=== ASSIGNED TASK ===
Copy out every line from the records that includes "cone".

Start of PROVIDED INFORMATION

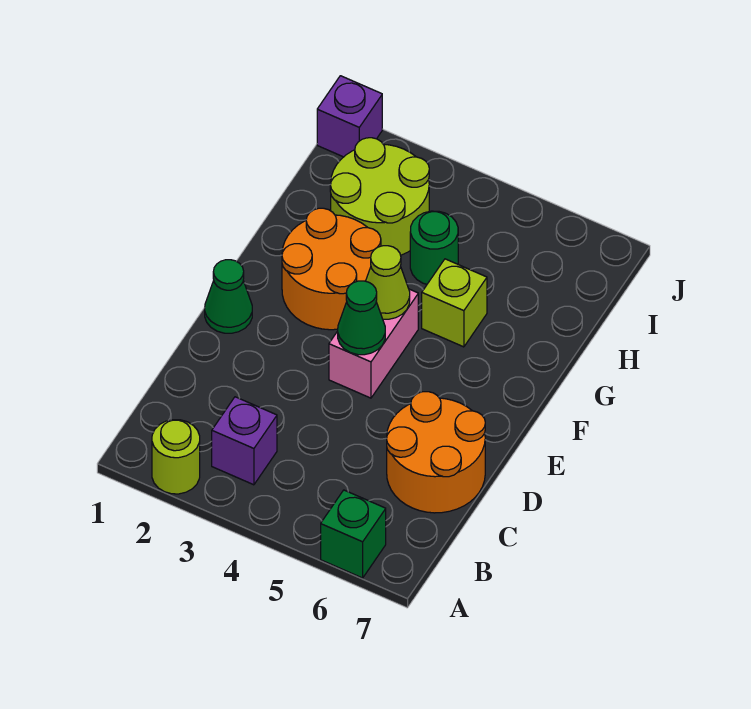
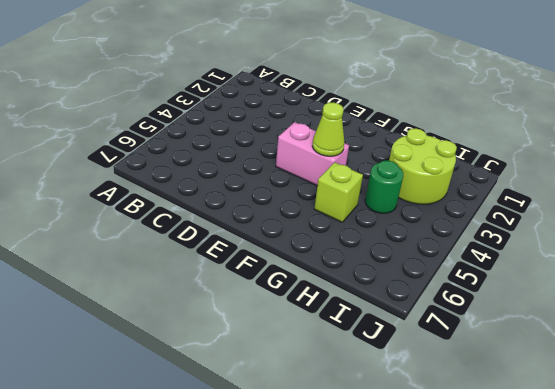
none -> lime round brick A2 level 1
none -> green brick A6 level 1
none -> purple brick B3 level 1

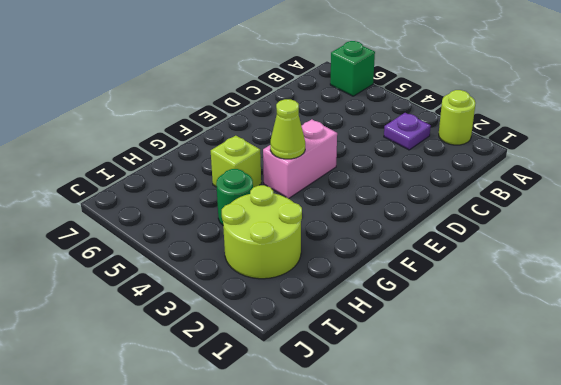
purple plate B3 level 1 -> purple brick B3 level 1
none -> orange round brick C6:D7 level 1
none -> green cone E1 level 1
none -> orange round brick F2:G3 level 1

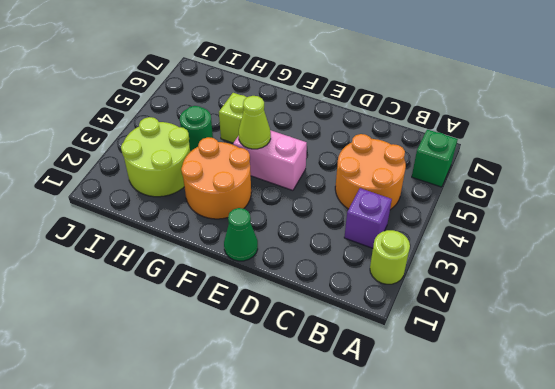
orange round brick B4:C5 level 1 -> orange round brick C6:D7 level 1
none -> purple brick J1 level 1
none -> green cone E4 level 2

End of PROVIDED INFORMATION
Start of PROVIDED INFORMATION

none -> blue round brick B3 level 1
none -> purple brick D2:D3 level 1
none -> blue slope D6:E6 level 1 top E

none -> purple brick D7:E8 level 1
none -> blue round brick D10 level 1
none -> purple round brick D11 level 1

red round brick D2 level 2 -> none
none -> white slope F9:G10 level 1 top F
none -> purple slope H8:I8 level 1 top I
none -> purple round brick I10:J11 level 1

End of PROVIDED INFORMATION

=== THE ANSWER ===
none -> green cone E1 level 1
none -> green cone E4 level 2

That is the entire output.